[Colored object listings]
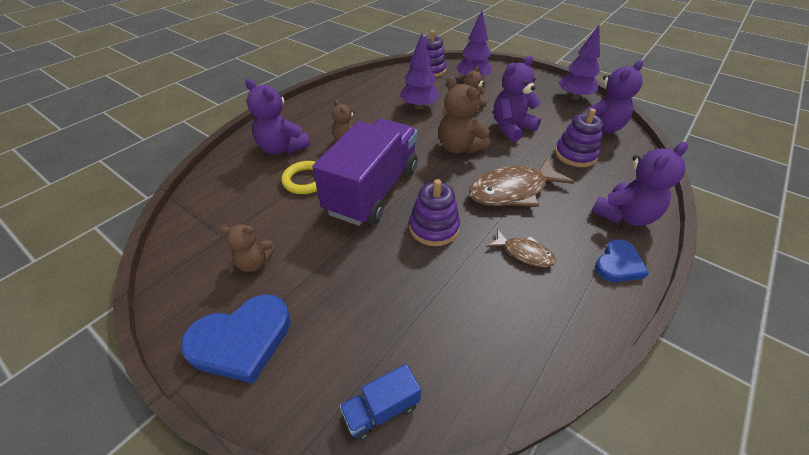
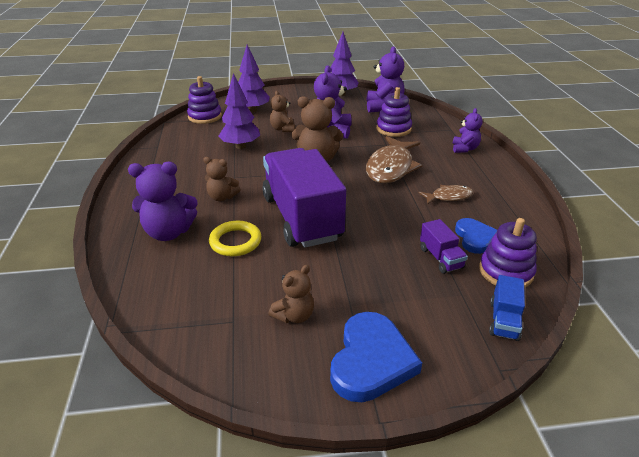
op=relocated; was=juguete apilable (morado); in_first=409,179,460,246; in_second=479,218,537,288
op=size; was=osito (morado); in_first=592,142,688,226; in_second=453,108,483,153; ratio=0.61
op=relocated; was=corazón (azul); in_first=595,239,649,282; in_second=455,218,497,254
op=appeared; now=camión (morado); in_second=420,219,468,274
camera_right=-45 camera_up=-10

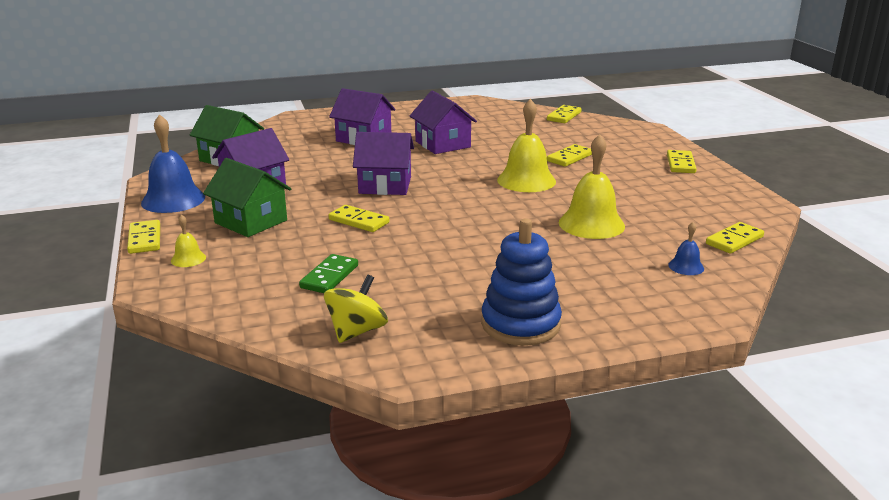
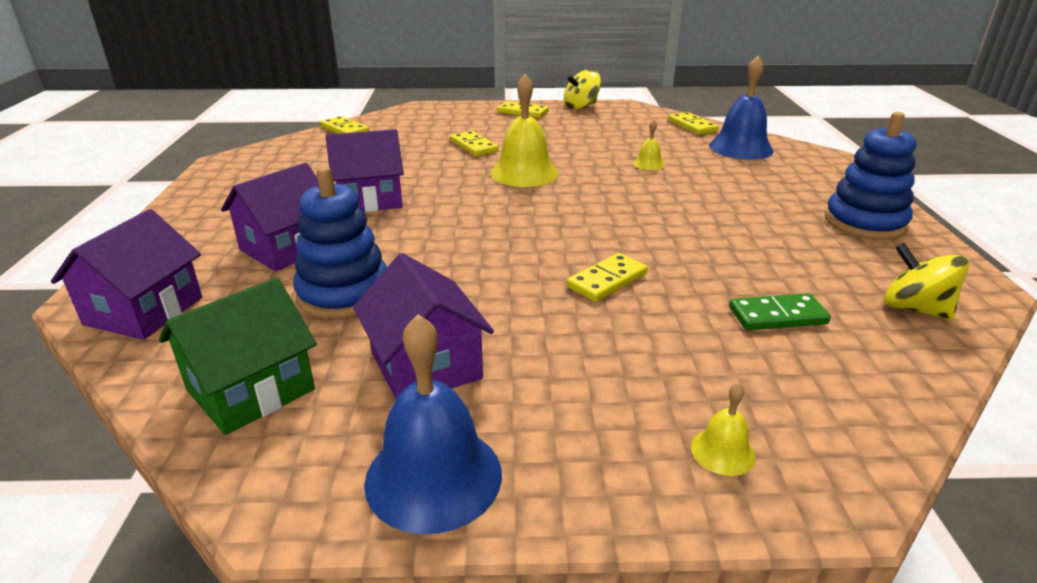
op=missing; was=ficha de dominó (amarillo); in_first=127,220,160,254
op=missing; was=casa (verde); in_first=203,158,291,237
op=spun; was=ficha de dominó (verde); in_first=299,254,358,293; in_second=729,293,831,330; clockwise=-45
op=relocated; was=casa (morado); in_first=353,132,414,195; in_second=51,209,202,340
op=size; was=campana (amarillo); in_first=559,134,625,239; in_second=633,120,665,170; ratio=0.48
op=size; was=campana (azul); in_first=668,222,704,275; in_second=709,56,774,160; ratio=2.09
op=appeared; now=juguete apilable (azul); in_second=293,166,387,319
op=appeared; now=peonza (amarillo); in_second=564,69,601,110
camera_right=-75 camera_up=5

_Aim of the task_
Could you retype exactly the lines above, starting at the line that contains "op=spun; was=ficha de" and ending at the line that contains "op=relocated; was=casa (morado);", and nothing more?

_Output_
op=spun; was=ficha de dominó (verde); in_first=299,254,358,293; in_second=729,293,831,330; clockwise=-45
op=relocated; was=casa (morado); in_first=353,132,414,195; in_second=51,209,202,340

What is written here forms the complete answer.